Spatial object tracking data:
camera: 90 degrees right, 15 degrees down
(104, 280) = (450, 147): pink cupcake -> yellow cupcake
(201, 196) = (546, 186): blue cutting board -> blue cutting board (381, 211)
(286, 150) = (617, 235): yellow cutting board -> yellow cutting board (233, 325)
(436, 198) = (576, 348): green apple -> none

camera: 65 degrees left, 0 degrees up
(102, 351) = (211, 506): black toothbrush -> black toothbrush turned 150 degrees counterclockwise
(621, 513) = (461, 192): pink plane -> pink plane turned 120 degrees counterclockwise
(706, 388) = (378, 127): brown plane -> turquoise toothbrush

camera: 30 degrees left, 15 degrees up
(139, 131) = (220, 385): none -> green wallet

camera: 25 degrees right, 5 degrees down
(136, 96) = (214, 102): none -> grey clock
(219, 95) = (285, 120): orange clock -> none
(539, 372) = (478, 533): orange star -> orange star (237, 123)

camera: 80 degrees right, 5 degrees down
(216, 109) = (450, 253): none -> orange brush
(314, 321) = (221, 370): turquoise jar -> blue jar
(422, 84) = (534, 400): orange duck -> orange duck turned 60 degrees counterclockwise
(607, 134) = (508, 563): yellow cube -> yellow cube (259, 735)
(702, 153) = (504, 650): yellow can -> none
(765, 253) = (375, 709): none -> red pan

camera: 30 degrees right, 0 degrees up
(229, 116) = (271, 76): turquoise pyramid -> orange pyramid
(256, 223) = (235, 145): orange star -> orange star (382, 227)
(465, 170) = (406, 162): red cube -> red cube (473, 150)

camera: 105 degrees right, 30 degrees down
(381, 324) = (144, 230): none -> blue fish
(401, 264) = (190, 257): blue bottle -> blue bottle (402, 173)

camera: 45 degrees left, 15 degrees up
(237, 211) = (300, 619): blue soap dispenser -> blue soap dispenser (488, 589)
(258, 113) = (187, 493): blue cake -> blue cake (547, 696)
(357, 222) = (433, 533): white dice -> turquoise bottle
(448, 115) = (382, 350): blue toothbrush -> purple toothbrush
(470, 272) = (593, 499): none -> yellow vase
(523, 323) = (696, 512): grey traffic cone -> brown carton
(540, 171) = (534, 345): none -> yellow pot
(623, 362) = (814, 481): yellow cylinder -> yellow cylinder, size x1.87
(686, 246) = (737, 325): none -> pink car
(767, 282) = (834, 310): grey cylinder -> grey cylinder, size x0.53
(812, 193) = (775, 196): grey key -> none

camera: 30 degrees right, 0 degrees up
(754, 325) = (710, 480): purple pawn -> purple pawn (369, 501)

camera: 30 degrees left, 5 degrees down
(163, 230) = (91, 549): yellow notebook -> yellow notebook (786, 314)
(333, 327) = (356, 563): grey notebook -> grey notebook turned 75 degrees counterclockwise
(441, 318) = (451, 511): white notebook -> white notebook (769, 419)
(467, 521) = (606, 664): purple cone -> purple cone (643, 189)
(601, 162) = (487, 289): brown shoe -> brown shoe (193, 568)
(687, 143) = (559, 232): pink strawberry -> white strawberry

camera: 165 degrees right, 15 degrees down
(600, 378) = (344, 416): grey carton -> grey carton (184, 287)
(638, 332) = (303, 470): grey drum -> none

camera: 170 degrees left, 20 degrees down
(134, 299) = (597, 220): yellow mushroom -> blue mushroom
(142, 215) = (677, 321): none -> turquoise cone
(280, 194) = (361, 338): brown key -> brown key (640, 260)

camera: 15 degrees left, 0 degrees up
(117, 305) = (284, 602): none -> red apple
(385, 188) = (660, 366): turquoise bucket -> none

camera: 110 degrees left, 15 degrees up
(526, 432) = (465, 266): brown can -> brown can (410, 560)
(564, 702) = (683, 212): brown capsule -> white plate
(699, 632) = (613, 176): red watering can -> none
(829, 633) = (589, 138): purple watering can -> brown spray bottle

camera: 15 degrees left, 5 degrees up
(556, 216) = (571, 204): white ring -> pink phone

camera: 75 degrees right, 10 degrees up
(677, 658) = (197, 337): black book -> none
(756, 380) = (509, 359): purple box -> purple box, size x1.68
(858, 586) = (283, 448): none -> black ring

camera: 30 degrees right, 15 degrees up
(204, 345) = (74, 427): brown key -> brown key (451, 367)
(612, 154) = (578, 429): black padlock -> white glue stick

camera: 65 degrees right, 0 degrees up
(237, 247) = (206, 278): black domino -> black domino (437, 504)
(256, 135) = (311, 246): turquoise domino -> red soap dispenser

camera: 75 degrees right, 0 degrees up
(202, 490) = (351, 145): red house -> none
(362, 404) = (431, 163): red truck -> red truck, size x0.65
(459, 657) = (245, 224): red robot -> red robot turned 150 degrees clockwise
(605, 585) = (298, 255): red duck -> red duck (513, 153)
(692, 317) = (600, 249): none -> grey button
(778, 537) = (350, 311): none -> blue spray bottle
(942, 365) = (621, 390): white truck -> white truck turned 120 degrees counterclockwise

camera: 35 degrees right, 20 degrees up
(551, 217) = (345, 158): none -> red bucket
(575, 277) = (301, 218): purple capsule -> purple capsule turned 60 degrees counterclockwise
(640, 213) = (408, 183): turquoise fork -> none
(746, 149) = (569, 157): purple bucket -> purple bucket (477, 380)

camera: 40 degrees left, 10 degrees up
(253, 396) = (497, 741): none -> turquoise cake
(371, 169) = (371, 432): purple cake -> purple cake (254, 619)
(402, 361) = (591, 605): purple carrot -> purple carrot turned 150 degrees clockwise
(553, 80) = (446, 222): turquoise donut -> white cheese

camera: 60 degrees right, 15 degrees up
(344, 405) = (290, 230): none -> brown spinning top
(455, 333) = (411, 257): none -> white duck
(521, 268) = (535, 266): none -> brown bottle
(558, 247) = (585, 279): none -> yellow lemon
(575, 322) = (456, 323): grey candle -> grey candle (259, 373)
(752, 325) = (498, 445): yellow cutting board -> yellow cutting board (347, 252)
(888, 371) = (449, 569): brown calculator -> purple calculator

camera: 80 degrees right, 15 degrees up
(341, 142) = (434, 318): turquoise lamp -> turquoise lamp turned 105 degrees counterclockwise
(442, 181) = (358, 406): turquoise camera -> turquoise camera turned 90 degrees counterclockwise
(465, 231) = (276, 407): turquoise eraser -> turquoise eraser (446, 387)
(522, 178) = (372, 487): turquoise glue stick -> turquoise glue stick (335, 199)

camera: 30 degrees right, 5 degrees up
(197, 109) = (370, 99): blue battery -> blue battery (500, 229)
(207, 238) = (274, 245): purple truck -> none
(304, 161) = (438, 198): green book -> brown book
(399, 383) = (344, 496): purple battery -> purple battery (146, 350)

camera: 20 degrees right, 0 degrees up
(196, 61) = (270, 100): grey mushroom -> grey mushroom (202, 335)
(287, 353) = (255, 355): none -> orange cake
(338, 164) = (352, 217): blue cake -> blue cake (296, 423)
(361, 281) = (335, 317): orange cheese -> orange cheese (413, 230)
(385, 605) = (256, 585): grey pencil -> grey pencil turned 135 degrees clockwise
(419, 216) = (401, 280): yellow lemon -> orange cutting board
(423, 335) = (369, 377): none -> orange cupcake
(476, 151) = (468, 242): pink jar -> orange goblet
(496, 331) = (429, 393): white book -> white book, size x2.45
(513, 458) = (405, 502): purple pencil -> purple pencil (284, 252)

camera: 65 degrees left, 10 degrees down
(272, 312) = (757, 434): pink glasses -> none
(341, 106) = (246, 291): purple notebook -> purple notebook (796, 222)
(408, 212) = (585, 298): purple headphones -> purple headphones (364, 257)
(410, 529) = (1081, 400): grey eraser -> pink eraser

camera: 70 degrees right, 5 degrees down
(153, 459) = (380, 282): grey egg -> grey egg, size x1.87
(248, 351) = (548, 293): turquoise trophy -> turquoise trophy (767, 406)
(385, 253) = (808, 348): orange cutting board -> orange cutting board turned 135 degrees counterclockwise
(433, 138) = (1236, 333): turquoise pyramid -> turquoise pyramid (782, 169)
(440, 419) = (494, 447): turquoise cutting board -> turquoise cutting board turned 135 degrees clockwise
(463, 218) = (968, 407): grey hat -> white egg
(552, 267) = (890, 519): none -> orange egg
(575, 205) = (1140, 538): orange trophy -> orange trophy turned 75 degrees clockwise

Assigned task: Each line in the entries above, starting at the line with "(459, 657) = (245, 224): red" and ending at the line with "(253, 396) = (497, 741): none", is to be printed exactly, and only those lines.

Problem solution:
(459, 657) = (245, 224): red robot -> red robot turned 150 degrees clockwise
(605, 585) = (298, 255): red duck -> red duck (513, 153)
(692, 317) = (600, 249): none -> grey button
(778, 537) = (350, 311): none -> blue spray bottle
(942, 365) = (621, 390): white truck -> white truck turned 120 degrees counterclockwise

camera: 35 degrees right, 20 degrees up
(551, 217) = (345, 158): none -> red bucket
(575, 277) = (301, 218): purple capsule -> purple capsule turned 60 degrees counterclockwise
(640, 213) = (408, 183): turquoise fork -> none
(746, 149) = (569, 157): purple bucket -> purple bucket (477, 380)

camera: 40 degrees left, 10 degrees up
(253, 396) = (497, 741): none -> turquoise cake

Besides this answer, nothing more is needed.